*What to do:*
In the listing below, locate the lines that hold "arrow" and copy them.

*Source data:*

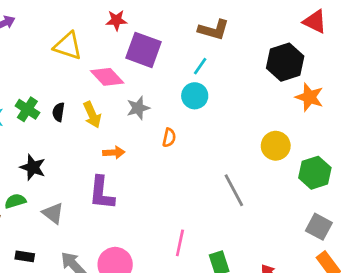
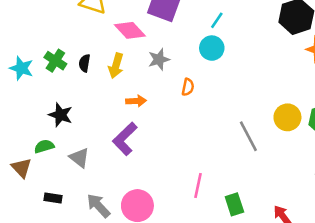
yellow arrow: (92, 115) -> (116, 66), turned 40
yellow circle: (276, 146) -> (287, 117), moved
purple L-shape: (102, 193) -> (125, 139), turned 40

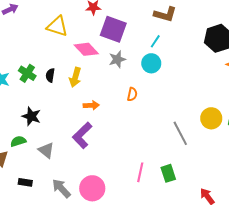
gray star: (159, 59) -> (117, 59), moved
green rectangle: (234, 204) -> (168, 173), moved

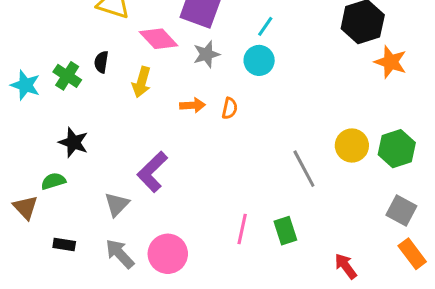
black semicircle: (50, 75) -> (101, 62), moved
orange arrow: (91, 105) -> (193, 105), moved
gray triangle: (46, 150) -> (117, 204), moved, turned 36

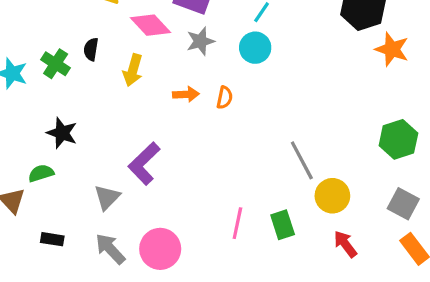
yellow circle: (352, 146) -> (332, 196), moved
red arrow: (346, 266) -> (345, 244), moved

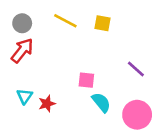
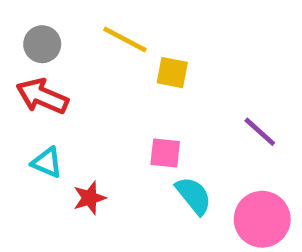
yellow square: (102, 23) -> (172, 73), moved
red arrow: (22, 50) -> (42, 96), turned -105
cyan triangle: (25, 96) -> (47, 162), moved, turned -42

*Your response:*
yellow arrow: (92, 115) -> (116, 66), turned 40
orange arrow: (91, 105) -> (193, 105), moved
red arrow: (346, 266) -> (345, 244), moved
red arrow: (22, 50) -> (42, 96), turned -105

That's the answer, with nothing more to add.